_EXERCISE DETAILS_
Each record is to be transcribed in full and exactly.

_Modification records_
■ ■ ■ ■ ■
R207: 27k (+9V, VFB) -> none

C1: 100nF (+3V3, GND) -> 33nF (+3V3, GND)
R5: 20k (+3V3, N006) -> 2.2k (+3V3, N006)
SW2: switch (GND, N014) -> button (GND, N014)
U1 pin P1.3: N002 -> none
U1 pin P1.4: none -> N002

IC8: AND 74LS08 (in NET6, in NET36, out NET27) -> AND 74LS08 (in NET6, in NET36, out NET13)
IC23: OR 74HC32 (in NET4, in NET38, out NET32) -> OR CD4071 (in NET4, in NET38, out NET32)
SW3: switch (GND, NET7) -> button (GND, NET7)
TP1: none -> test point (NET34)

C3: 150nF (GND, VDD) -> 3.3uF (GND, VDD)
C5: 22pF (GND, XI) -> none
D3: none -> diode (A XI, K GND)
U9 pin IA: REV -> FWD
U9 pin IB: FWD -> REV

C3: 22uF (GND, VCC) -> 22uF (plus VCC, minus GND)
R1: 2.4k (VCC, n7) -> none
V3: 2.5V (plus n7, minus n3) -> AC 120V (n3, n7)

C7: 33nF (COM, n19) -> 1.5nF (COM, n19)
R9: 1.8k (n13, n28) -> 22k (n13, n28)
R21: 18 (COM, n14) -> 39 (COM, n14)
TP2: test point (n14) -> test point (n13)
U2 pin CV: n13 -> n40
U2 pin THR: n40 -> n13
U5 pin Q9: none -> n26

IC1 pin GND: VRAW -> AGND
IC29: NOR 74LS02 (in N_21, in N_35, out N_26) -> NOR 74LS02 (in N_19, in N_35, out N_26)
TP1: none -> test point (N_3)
■ ■ ■ ■ ■
_EXERCISE SOLUTION_
R207: 27k (+9V, VFB) -> none

C1: 100nF (+3V3, GND) -> 33nF (+3V3, GND)
R5: 20k (+3V3, N006) -> 2.2k (+3V3, N006)
SW2: switch (GND, N014) -> button (GND, N014)
U1 pin P1.3: N002 -> none
U1 pin P1.4: none -> N002

IC8: AND 74LS08 (in NET6, in NET36, out NET27) -> AND 74LS08 (in NET6, in NET36, out NET13)
IC23: OR 74HC32 (in NET4, in NET38, out NET32) -> OR CD4071 (in NET4, in NET38, out NET32)
SW3: switch (GND, NET7) -> button (GND, NET7)
TP1: none -> test point (NET34)

C3: 150nF (GND, VDD) -> 3.3uF (GND, VDD)
C5: 22pF (GND, XI) -> none
D3: none -> diode (A XI, K GND)
U9 pin IA: REV -> FWD
U9 pin IB: FWD -> REV

C3: 22uF (GND, VCC) -> 22uF (plus VCC, minus GND)
R1: 2.4k (VCC, n7) -> none
V3: 2.5V (plus n7, minus n3) -> AC 120V (n3, n7)

C7: 33nF (COM, n19) -> 1.5nF (COM, n19)
R9: 1.8k (n13, n28) -> 22k (n13, n28)
R21: 18 (COM, n14) -> 39 (COM, n14)
TP2: test point (n14) -> test point (n13)
U2 pin CV: n13 -> n40
U2 pin THR: n40 -> n13
U5 pin Q9: none -> n26

IC1 pin GND: VRAW -> AGND
IC29: NOR 74LS02 (in N_21, in N_35, out N_26) -> NOR 74LS02 (in N_19, in N_35, out N_26)
TP1: none -> test point (N_3)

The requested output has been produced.